WHAT TO DO
Skip the pictures and return every entry exactly as written.

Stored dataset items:

# # # #

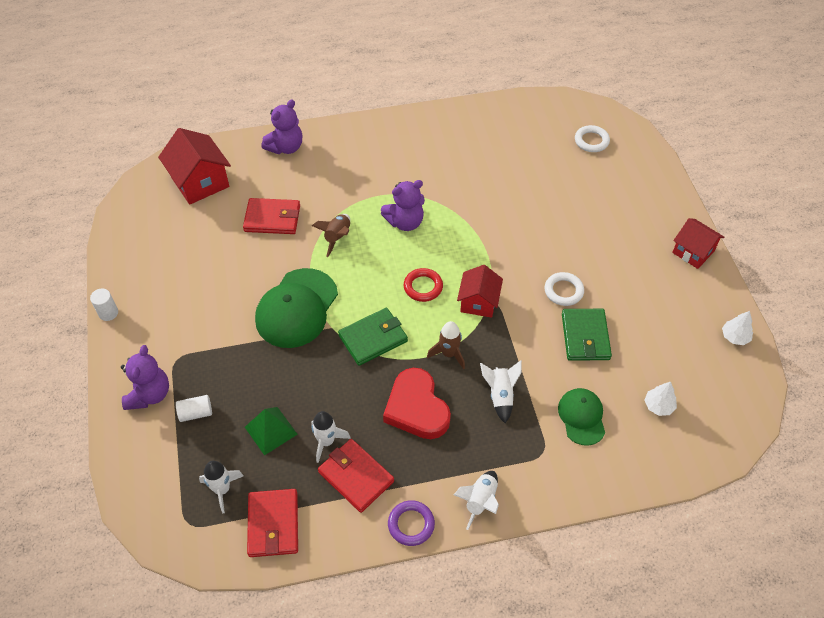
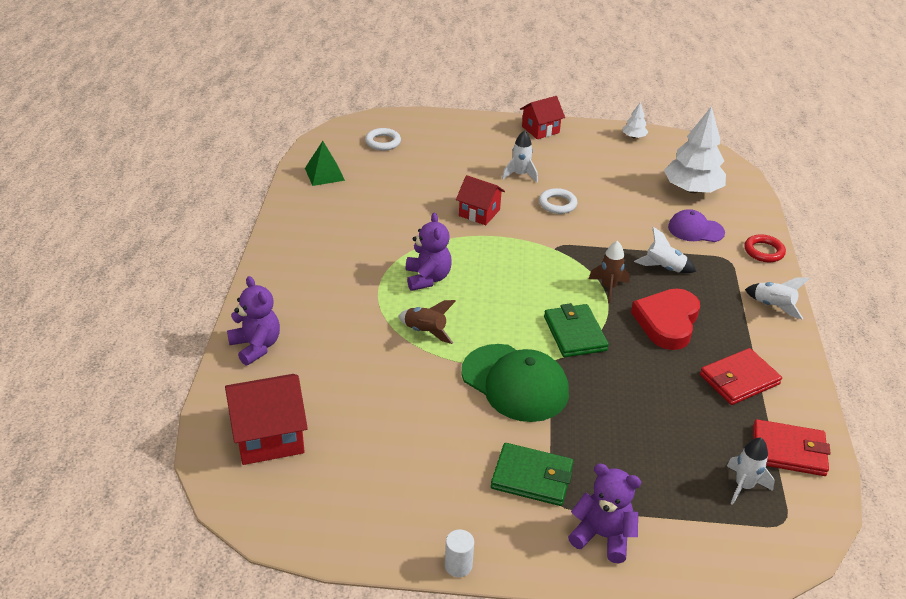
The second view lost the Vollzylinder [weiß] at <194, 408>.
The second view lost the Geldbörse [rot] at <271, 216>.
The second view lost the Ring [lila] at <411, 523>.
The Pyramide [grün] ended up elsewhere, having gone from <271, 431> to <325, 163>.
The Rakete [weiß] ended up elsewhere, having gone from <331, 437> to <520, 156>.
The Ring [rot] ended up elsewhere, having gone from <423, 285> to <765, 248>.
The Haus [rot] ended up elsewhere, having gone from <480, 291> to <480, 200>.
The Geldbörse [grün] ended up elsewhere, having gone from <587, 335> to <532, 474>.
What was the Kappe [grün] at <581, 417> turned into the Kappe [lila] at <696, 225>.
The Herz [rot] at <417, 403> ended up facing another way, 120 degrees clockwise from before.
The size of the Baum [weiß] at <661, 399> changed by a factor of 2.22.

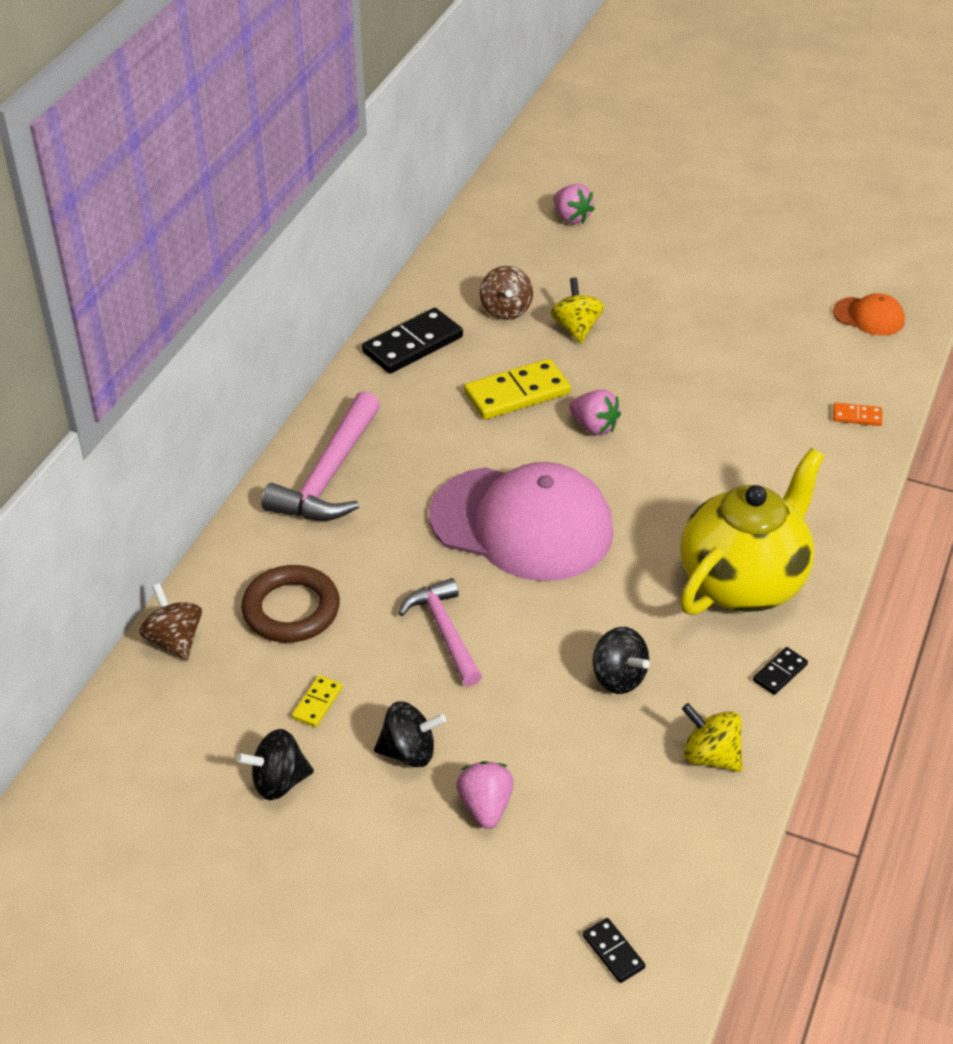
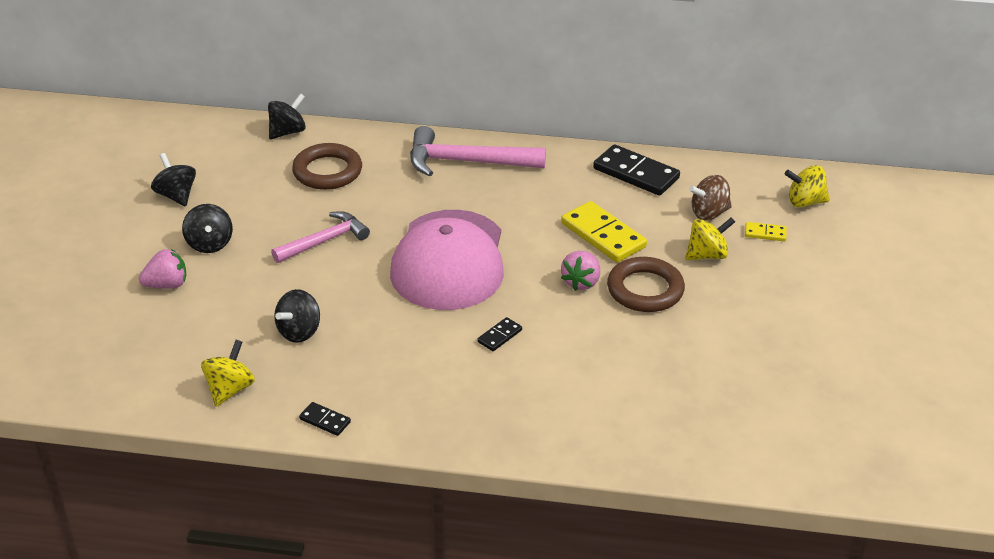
The second view lost the Erdbeere [rosa] at <574, 204>.
The second view lost the Teekanne [gelb] at <752, 531>.
The second view lost the Kappe [orange] at <869, 314>.
The second view lost the Dominostein [orange] at <857, 414>.
The second view gained the Ring [braun] at <646, 284>.
The second view gained the Kreisel [gelb] at <807, 186>.
The Dominostein [gelb] ended up elsewhere, having gone from <317, 701> to <766, 231>.
The Dominostein [schwarz] ended up elsewhere, having gone from <614, 950> to <499, 334>.
What was the Kreisel [braun] at <170, 622> turned into the Kreisel [schwarz] at <287, 116>.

# # # #

WRITTEN SOLUTION
The second view lost the Vollzylinder [weiß] at <194, 408>.
The second view lost the Geldbörse [rot] at <271, 216>.
The second view lost the Ring [lila] at <411, 523>.
The Pyramide [grün] ended up elsewhere, having gone from <271, 431> to <325, 163>.
The Rakete [weiß] ended up elsewhere, having gone from <331, 437> to <520, 156>.
The Ring [rot] ended up elsewhere, having gone from <423, 285> to <765, 248>.
The Haus [rot] ended up elsewhere, having gone from <480, 291> to <480, 200>.
The Geldbörse [grün] ended up elsewhere, having gone from <587, 335> to <532, 474>.
What was the Kappe [grün] at <581, 417> turned into the Kappe [lila] at <696, 225>.
The Herz [rot] at <417, 403> ended up facing another way, 120 degrees clockwise from before.
The size of the Baum [weiß] at <661, 399> changed by a factor of 2.22.

The second view lost the Erdbeere [rosa] at <574, 204>.
The second view lost the Teekanne [gelb] at <752, 531>.
The second view lost the Kappe [orange] at <869, 314>.
The second view lost the Dominostein [orange] at <857, 414>.
The second view gained the Ring [braun] at <646, 284>.
The second view gained the Kreisel [gelb] at <807, 186>.
The Dominostein [gelb] ended up elsewhere, having gone from <317, 701> to <766, 231>.
The Dominostein [schwarz] ended up elsewhere, having gone from <614, 950> to <499, 334>.
What was the Kreisel [braun] at <170, 622> turned into the Kreisel [schwarz] at <287, 116>.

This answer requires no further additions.